- **Dataset excerpts**:
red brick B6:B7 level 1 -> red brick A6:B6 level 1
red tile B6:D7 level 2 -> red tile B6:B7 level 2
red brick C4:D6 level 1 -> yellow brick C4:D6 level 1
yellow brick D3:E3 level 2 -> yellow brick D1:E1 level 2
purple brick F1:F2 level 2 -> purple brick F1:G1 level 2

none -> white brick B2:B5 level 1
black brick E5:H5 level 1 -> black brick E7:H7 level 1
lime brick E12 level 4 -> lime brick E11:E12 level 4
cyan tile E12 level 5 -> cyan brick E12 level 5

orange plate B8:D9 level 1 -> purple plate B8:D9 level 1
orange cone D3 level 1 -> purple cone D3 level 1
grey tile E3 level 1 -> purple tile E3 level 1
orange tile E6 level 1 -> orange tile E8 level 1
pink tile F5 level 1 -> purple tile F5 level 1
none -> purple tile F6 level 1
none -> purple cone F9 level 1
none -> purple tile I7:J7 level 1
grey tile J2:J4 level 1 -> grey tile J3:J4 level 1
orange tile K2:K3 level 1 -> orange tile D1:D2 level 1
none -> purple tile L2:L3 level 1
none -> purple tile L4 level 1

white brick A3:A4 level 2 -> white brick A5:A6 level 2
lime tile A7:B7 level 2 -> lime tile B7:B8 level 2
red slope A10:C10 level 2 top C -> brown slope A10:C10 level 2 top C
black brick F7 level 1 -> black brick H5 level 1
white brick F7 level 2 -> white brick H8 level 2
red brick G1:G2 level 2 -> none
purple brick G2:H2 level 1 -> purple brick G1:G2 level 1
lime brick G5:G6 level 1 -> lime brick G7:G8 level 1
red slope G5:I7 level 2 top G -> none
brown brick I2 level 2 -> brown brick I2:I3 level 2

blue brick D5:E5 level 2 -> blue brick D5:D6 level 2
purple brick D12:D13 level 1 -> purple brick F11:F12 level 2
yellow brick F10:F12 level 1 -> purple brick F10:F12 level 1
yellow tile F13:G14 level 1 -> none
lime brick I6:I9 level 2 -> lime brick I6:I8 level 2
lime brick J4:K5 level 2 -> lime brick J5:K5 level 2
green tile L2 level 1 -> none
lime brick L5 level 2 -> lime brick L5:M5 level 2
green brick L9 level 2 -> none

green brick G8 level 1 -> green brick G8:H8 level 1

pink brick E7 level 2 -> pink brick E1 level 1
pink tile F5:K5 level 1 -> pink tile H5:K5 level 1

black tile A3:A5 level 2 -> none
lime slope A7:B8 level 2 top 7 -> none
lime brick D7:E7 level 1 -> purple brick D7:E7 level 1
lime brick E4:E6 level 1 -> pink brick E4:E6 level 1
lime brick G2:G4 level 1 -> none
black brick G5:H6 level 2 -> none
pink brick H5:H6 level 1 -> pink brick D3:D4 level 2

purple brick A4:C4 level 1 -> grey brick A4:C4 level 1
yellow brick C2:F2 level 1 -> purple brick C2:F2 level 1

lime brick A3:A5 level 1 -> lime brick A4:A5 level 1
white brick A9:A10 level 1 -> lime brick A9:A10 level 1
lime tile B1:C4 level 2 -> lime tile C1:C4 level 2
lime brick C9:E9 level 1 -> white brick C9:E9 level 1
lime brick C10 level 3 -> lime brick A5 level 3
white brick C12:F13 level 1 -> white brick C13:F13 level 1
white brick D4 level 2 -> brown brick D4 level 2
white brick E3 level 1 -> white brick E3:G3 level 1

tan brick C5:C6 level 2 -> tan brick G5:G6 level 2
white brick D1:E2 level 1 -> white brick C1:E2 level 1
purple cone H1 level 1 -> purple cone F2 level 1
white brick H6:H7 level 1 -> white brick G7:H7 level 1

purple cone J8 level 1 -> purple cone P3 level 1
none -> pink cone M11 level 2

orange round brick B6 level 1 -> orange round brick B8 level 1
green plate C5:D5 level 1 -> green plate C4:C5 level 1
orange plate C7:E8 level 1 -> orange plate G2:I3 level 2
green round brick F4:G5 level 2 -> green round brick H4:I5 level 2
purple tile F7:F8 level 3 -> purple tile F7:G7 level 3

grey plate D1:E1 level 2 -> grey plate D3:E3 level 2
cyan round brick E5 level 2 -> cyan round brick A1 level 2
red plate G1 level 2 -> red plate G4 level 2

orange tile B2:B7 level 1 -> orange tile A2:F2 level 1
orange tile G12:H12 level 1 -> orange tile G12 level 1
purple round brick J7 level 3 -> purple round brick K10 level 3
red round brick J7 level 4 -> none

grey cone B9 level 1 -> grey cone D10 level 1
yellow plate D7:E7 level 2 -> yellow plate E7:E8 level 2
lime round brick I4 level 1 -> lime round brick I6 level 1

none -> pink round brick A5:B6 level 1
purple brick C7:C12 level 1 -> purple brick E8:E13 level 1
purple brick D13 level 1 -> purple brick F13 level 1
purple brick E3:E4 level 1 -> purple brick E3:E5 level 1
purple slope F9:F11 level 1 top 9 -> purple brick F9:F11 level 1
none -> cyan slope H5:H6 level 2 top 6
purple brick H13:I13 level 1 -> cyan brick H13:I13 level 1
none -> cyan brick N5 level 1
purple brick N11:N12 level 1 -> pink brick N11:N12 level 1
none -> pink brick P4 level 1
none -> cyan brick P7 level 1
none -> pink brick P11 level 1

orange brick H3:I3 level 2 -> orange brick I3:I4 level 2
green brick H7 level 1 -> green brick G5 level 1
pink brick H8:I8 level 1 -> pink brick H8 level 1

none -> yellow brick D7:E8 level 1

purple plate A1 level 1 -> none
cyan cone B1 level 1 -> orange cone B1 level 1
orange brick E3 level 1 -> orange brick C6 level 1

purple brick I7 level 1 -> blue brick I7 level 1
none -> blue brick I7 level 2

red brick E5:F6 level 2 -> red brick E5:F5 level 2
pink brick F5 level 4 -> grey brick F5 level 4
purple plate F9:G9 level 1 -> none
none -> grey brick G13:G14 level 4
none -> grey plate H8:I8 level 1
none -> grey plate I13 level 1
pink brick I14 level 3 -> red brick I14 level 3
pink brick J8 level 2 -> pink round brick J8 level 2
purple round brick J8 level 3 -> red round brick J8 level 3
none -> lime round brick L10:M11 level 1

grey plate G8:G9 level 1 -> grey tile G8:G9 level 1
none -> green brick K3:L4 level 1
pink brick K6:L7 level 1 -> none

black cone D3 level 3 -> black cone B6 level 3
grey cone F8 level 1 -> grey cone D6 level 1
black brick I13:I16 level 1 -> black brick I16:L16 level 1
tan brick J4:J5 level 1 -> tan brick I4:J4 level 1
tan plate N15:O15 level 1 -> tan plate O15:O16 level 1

- **The problem**:
Beginning at the first line of the records, give again each line exactly as written, ending with the line that contains "black brick E5:H5".

- **Completed exercise**:
red brick B6:B7 level 1 -> red brick A6:B6 level 1
red tile B6:D7 level 2 -> red tile B6:B7 level 2
red brick C4:D6 level 1 -> yellow brick C4:D6 level 1
yellow brick D3:E3 level 2 -> yellow brick D1:E1 level 2
purple brick F1:F2 level 2 -> purple brick F1:G1 level 2

none -> white brick B2:B5 level 1
black brick E5:H5 level 1 -> black brick E7:H7 level 1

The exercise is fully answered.